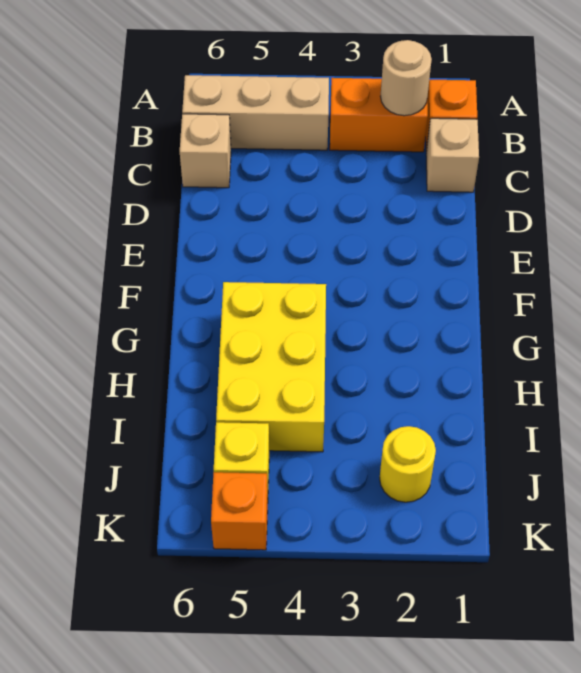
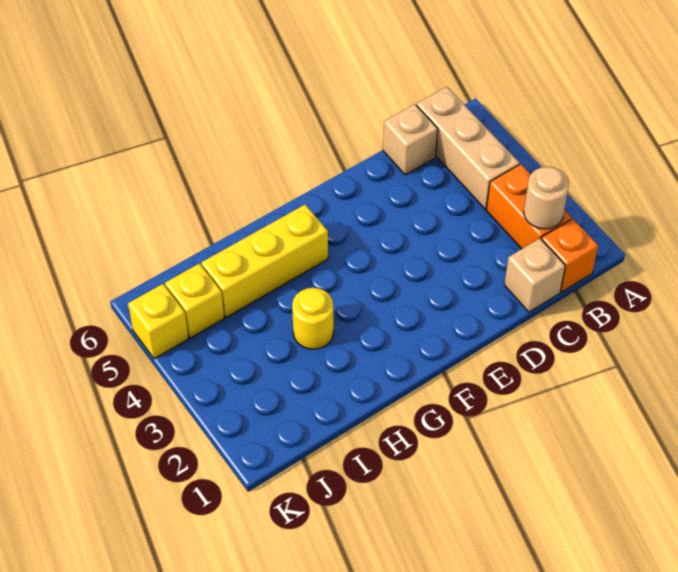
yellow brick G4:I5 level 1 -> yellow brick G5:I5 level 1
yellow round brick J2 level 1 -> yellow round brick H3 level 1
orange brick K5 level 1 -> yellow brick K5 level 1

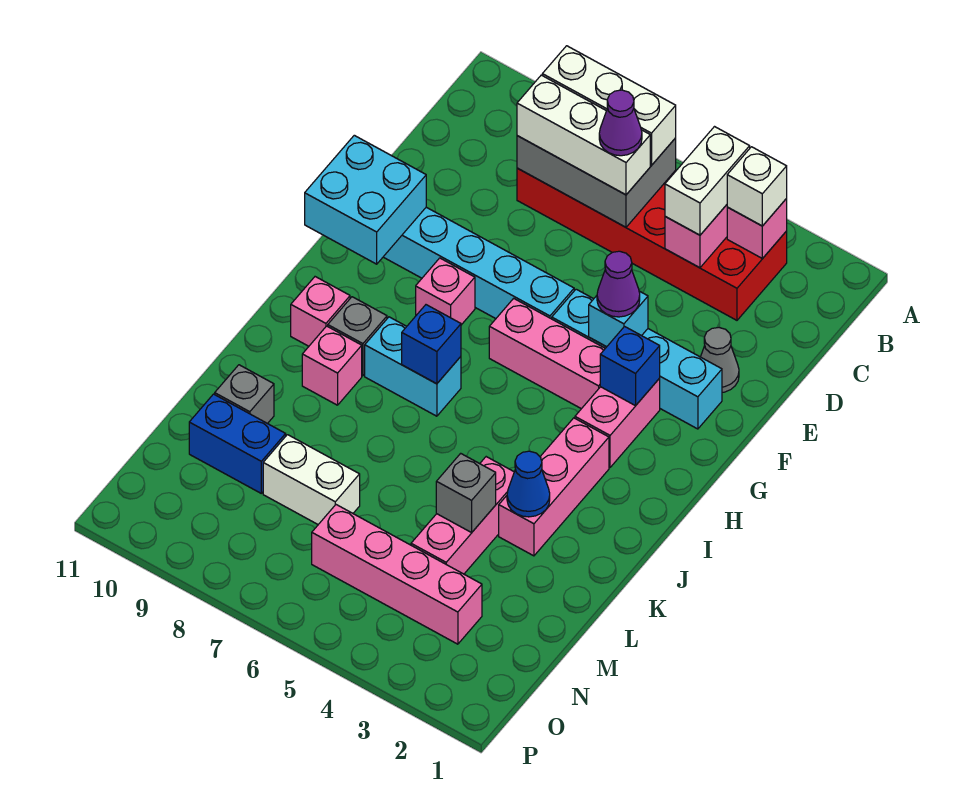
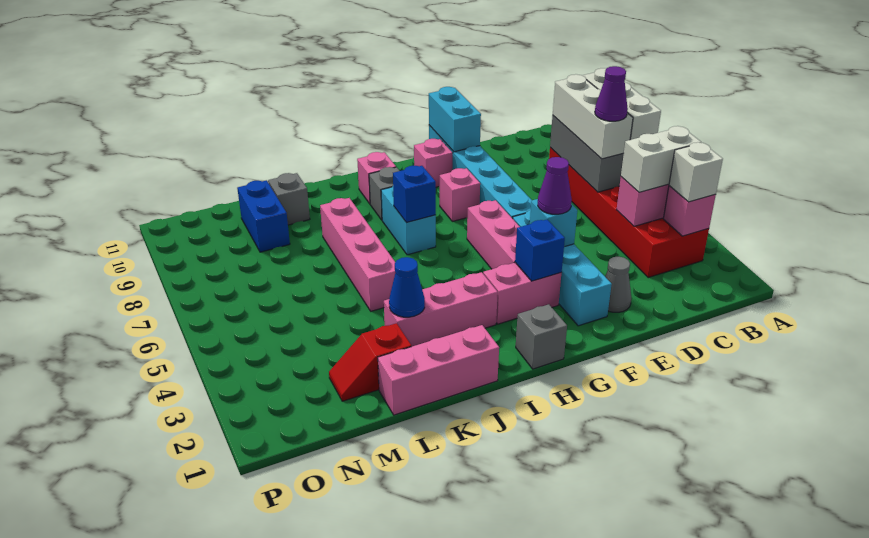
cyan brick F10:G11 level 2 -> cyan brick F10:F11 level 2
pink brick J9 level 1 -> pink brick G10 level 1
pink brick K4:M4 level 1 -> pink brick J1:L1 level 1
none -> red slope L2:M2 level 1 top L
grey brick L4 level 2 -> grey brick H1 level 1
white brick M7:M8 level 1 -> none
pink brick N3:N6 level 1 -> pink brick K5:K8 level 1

...

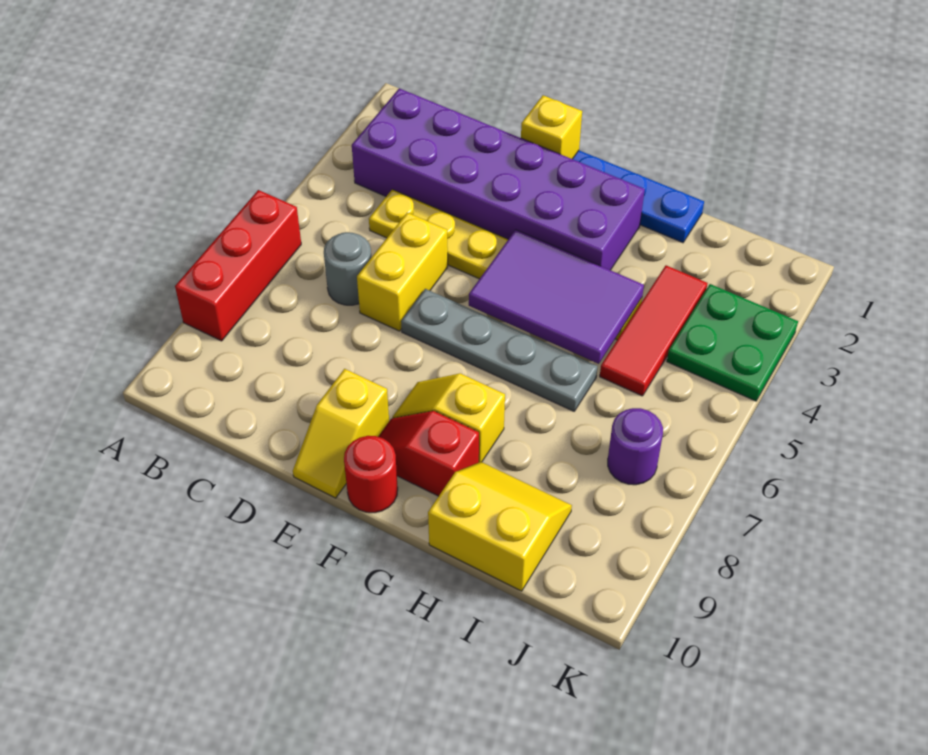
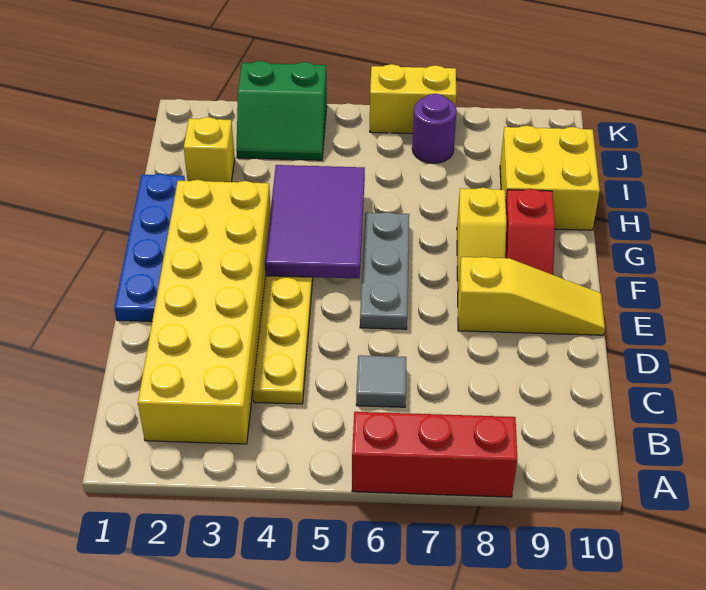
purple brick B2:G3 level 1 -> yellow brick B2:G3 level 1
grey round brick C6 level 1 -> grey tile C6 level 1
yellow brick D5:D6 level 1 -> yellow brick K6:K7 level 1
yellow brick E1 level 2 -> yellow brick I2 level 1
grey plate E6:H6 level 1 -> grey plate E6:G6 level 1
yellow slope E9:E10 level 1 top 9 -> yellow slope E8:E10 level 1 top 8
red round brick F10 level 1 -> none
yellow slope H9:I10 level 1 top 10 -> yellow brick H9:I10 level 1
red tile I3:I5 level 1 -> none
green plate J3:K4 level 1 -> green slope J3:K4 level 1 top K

ACTION ITEM ▸ What is needed is an exact copy of only the lines above from the one with "yellow brick G4:I5" to the one with "pink brick N3:N6", both kept, with every picture left out.

ANSWER SPACE ▸
yellow brick G4:I5 level 1 -> yellow brick G5:I5 level 1
yellow round brick J2 level 1 -> yellow round brick H3 level 1
orange brick K5 level 1 -> yellow brick K5 level 1

cyan brick F10:G11 level 2 -> cyan brick F10:F11 level 2
pink brick J9 level 1 -> pink brick G10 level 1
pink brick K4:M4 level 1 -> pink brick J1:L1 level 1
none -> red slope L2:M2 level 1 top L
grey brick L4 level 2 -> grey brick H1 level 1
white brick M7:M8 level 1 -> none
pink brick N3:N6 level 1 -> pink brick K5:K8 level 1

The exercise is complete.